═════ EXTRACTED ENTRIES ═════
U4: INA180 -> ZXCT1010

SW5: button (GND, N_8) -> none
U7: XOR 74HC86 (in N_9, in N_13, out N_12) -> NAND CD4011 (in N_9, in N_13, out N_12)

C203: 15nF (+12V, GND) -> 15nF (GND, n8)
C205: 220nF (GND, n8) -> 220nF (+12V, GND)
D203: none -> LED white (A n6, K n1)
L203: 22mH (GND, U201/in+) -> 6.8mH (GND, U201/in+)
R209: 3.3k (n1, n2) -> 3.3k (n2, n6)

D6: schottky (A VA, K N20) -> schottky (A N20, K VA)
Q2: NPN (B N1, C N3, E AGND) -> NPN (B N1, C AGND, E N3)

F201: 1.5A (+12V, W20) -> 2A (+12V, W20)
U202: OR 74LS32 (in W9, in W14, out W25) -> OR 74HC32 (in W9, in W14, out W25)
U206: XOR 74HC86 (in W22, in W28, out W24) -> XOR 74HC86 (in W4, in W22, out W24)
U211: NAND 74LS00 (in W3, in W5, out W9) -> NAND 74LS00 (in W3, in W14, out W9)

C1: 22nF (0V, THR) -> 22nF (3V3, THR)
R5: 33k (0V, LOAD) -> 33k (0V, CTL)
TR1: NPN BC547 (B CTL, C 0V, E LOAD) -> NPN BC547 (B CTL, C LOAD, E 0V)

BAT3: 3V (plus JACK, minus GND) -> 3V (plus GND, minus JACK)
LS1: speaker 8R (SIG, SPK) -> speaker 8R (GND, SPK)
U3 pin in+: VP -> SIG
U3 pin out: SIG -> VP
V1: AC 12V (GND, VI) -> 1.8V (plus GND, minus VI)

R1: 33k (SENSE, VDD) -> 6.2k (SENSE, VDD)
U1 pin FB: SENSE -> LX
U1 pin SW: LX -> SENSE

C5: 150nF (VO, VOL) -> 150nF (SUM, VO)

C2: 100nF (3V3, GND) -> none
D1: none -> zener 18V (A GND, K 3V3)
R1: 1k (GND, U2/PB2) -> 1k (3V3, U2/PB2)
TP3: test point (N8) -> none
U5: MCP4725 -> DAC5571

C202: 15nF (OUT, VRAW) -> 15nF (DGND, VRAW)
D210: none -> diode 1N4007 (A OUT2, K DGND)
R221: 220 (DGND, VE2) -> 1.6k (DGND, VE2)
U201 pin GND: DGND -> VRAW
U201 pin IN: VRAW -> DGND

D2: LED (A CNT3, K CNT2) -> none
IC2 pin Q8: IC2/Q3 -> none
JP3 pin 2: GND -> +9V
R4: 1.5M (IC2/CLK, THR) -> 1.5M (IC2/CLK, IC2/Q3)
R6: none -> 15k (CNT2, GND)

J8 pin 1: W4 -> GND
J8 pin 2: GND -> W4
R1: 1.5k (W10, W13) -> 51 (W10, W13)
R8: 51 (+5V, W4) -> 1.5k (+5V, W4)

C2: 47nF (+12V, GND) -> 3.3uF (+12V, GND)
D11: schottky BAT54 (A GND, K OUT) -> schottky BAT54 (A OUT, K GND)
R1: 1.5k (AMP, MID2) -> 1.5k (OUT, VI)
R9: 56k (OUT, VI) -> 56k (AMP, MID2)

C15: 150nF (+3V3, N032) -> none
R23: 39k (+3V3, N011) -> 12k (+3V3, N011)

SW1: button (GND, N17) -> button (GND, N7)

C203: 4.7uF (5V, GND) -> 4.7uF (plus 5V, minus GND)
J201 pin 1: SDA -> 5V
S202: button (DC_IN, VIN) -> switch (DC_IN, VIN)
═════
● PROBLEM: Above are the records; copy each line from them that includes the string "plus".

● OUTPUT:
BAT3: 3V (plus JACK, minus GND) -> 3V (plus GND, minus JACK)
V1: AC 12V (GND, VI) -> 1.8V (plus GND, minus VI)
C203: 4.7uF (5V, GND) -> 4.7uF (plus 5V, minus GND)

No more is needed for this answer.